Data under study.
┏━━

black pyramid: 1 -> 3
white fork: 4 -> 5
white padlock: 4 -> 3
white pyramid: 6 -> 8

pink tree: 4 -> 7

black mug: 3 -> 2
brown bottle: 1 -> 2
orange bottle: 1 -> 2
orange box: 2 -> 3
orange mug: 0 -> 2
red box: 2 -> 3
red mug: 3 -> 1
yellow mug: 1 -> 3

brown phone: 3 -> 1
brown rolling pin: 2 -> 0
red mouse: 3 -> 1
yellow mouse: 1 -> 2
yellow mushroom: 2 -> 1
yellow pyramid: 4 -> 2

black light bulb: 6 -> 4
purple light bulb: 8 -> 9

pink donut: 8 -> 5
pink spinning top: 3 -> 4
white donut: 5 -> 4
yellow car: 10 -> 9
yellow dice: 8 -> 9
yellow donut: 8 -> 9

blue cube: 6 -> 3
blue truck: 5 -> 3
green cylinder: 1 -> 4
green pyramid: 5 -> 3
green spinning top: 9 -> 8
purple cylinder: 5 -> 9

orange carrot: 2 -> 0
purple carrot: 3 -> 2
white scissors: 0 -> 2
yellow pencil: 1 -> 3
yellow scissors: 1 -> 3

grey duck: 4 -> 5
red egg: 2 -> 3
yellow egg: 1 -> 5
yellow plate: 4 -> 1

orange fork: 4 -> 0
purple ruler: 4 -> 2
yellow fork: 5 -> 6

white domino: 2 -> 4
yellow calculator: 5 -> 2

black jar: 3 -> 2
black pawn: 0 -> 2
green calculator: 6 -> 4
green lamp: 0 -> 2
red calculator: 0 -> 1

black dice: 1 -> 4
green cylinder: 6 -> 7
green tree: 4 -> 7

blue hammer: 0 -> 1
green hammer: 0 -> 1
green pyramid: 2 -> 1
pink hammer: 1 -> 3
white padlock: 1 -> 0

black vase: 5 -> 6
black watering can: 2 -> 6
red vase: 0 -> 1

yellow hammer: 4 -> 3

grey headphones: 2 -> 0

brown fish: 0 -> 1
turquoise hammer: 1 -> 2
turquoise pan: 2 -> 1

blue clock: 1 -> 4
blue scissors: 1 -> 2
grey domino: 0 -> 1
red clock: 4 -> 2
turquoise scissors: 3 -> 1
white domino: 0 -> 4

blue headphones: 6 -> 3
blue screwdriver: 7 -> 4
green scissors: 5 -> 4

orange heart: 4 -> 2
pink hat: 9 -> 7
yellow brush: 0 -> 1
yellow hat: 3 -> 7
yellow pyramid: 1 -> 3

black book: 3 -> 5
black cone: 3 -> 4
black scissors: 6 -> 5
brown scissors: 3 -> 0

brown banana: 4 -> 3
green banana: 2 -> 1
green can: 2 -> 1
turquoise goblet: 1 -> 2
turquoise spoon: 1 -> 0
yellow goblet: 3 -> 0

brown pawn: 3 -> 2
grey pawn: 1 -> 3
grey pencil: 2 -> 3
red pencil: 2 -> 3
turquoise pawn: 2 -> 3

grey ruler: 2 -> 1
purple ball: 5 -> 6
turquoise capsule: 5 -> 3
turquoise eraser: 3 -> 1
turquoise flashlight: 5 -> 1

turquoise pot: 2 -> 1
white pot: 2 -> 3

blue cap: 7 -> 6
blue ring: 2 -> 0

┗━━

Action item. Reproduce exactly the section above that begins at the line containing "black vase: 5 -> 6" and ends at the line containing "blue screwdriver: 7 -> 4", leaving out all other lines.

Written answer.
black vase: 5 -> 6
black watering can: 2 -> 6
red vase: 0 -> 1

yellow hammer: 4 -> 3

grey headphones: 2 -> 0

brown fish: 0 -> 1
turquoise hammer: 1 -> 2
turquoise pan: 2 -> 1

blue clock: 1 -> 4
blue scissors: 1 -> 2
grey domino: 0 -> 1
red clock: 4 -> 2
turquoise scissors: 3 -> 1
white domino: 0 -> 4

blue headphones: 6 -> 3
blue screwdriver: 7 -> 4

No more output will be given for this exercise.